- [What you should do] Please copy the records again, starting at the line that has "click on manger." and ending after the line with "Walker [88, 313]". Substitute "midpoint" for "center point" and keep everything else the same.

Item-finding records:
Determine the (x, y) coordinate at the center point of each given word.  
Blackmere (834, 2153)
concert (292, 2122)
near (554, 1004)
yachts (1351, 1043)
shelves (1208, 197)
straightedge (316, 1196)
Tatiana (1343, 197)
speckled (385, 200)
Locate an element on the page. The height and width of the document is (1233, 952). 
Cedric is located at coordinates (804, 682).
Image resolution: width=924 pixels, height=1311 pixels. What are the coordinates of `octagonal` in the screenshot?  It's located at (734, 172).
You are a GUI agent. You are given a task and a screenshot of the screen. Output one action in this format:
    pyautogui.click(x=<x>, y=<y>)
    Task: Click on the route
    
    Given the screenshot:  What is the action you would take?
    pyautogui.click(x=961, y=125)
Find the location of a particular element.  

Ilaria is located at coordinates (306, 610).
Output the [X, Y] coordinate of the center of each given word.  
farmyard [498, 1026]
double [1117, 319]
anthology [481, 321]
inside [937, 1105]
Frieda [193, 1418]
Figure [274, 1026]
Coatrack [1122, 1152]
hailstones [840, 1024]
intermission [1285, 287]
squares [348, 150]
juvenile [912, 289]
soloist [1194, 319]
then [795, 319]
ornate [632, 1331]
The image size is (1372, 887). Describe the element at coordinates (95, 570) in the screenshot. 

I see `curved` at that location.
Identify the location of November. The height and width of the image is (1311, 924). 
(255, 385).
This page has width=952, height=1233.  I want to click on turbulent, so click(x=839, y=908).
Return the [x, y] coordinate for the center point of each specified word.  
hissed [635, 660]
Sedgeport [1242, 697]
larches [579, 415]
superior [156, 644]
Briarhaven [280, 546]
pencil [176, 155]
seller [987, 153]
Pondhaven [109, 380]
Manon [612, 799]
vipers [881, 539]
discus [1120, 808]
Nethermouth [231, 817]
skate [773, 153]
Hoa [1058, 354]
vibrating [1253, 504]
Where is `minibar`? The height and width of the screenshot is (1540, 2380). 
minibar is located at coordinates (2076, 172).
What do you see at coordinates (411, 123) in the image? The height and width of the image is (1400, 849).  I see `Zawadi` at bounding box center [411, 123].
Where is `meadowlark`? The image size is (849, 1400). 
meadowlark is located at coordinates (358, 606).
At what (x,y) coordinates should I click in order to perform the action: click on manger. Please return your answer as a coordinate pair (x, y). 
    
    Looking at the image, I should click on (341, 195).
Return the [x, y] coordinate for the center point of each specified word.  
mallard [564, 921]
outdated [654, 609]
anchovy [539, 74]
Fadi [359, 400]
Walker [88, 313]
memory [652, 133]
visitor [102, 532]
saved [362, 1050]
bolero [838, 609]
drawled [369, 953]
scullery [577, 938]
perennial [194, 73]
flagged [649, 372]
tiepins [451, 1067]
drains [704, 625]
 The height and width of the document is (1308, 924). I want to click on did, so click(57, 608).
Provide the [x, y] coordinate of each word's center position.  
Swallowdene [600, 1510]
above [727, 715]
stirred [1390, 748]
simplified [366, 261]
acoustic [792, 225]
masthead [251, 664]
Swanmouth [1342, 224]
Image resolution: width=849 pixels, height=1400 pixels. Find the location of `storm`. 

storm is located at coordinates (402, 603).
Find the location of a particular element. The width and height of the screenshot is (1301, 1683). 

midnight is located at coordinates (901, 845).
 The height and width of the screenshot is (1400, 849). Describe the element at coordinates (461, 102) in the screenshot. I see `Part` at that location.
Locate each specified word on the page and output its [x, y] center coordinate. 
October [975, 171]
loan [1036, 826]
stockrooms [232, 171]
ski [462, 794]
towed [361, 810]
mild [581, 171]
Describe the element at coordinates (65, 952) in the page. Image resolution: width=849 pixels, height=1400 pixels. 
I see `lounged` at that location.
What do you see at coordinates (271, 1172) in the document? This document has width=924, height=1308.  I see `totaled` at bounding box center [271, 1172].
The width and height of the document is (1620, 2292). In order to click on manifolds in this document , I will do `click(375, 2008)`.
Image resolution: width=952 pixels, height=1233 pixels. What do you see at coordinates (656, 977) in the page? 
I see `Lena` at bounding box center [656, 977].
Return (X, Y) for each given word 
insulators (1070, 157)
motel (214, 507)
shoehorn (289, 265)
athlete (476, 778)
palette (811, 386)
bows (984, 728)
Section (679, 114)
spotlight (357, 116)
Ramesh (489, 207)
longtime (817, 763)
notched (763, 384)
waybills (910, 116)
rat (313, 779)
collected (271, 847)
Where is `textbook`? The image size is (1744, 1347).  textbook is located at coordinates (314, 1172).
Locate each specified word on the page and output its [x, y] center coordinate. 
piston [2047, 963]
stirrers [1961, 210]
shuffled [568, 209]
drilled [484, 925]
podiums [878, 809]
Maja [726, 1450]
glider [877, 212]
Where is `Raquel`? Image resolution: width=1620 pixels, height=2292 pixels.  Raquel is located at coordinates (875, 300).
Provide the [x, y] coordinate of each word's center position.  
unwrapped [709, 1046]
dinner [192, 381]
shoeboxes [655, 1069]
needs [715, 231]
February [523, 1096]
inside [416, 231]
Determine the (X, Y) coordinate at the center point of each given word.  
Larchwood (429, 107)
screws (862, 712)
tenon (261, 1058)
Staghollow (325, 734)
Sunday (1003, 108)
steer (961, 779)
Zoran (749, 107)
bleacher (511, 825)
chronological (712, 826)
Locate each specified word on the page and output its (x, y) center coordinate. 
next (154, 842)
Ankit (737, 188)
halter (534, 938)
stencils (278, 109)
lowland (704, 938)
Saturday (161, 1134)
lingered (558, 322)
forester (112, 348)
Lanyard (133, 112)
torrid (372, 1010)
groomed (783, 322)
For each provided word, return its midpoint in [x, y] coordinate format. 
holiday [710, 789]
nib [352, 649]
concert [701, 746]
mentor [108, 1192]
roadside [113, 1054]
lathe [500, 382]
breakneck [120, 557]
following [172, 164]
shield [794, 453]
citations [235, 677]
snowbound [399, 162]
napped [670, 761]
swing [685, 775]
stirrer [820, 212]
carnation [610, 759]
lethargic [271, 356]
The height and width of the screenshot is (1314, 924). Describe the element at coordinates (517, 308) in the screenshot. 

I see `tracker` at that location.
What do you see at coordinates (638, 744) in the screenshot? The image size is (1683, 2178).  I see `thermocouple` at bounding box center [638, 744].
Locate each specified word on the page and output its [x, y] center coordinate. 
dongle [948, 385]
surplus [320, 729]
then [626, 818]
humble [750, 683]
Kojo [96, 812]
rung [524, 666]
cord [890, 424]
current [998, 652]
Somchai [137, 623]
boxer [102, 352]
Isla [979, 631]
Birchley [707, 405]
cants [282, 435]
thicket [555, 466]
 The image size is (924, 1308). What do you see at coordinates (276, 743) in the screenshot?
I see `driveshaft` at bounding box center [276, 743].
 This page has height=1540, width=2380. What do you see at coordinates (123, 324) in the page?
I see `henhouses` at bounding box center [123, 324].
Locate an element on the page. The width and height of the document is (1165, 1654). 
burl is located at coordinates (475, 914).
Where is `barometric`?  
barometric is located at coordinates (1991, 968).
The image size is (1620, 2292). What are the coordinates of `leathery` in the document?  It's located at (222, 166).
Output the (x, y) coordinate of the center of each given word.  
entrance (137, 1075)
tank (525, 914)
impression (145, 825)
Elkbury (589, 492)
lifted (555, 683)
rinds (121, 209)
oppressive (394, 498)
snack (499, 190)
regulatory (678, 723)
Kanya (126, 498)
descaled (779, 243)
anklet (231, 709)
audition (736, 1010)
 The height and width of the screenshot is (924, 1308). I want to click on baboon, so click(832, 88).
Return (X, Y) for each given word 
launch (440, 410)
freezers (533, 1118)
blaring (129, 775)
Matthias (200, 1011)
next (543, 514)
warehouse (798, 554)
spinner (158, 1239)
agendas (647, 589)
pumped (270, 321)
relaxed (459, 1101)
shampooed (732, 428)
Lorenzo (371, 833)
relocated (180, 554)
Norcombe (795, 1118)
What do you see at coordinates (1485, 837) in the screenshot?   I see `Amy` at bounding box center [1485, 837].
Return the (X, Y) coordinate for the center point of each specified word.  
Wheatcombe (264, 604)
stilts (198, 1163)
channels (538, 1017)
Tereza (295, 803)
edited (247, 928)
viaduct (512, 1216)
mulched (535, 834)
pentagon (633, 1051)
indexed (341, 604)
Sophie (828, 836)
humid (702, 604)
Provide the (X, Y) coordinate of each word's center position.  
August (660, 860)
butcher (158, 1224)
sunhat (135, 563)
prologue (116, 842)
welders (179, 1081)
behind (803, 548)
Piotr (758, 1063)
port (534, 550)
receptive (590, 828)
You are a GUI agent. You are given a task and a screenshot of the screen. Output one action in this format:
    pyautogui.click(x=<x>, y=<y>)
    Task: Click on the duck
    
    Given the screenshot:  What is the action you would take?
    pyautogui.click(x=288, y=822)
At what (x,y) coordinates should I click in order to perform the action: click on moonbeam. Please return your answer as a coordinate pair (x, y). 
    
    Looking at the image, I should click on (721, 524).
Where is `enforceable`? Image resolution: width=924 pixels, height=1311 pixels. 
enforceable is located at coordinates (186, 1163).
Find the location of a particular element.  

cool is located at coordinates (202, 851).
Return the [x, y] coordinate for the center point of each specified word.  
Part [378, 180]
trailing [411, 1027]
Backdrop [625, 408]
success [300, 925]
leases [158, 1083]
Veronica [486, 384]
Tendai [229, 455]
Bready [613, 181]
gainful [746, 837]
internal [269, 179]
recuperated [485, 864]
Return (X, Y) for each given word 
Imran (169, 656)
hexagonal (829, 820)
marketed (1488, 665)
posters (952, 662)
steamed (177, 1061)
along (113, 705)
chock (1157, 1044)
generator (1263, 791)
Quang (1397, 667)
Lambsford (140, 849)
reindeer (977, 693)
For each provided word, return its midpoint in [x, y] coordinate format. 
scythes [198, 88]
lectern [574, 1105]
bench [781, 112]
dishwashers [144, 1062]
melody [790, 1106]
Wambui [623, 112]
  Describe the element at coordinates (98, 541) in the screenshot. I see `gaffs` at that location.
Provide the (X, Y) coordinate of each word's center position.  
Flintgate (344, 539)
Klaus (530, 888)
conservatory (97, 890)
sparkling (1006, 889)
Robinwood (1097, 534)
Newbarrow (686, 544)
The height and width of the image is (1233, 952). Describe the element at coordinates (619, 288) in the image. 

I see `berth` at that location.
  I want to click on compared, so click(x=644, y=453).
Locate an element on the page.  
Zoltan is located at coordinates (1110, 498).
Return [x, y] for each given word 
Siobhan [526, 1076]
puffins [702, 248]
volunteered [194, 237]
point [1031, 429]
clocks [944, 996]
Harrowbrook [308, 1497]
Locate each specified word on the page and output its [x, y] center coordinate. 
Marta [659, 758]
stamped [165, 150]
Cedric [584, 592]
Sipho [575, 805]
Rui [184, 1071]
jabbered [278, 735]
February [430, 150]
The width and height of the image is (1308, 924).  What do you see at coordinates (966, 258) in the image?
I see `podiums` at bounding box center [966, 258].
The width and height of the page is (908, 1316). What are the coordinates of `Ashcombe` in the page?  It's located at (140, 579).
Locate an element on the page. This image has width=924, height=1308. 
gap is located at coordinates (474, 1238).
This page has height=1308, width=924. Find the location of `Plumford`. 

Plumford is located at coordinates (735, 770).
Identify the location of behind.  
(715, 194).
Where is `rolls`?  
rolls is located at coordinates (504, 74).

- [Answer to this task]
At what (x,y) coordinates should I click in order to perform the action: click on manger. Please return your answer as a coordinate pair (x, y). 
    
    Looking at the image, I should click on (341, 195).
Return the [x, y] coordinate for the midpoint of each specified word.  
mallard [564, 921]
outdated [654, 609]
anchovy [539, 74]
Fadi [359, 400]
Walker [88, 313]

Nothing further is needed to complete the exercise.